[Recorded data — start]
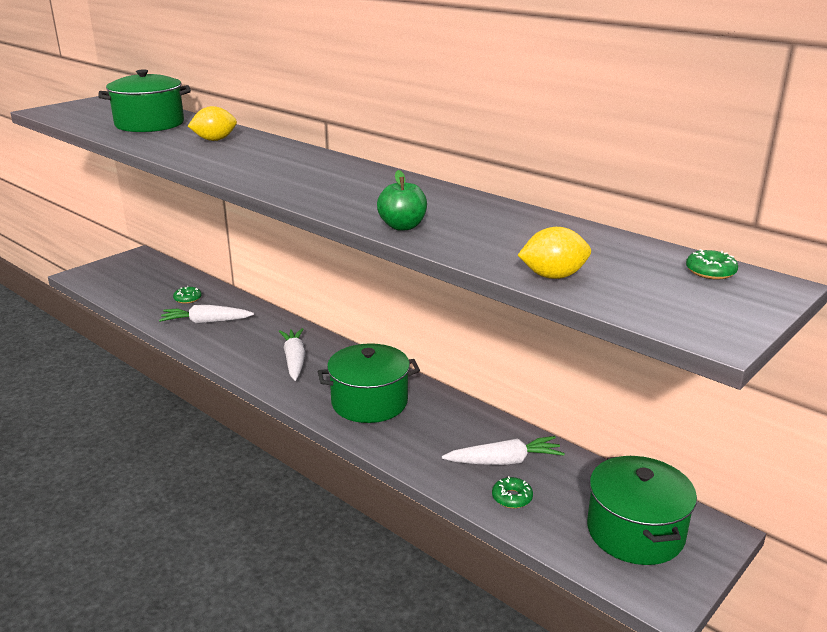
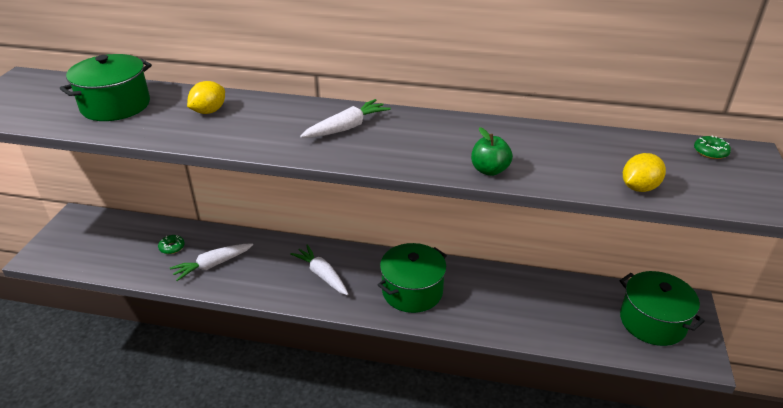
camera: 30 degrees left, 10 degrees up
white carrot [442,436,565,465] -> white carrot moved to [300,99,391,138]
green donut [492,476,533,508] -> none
[Recorded data — finish]
• [Work instructions]: What is needed is the listing above, repeated verbatim, without its images.

• [Solution to this problem]:
camera: 30 degrees left, 10 degrees up
white carrot [442,436,565,465] -> white carrot moved to [300,99,391,138]
green donut [492,476,533,508] -> none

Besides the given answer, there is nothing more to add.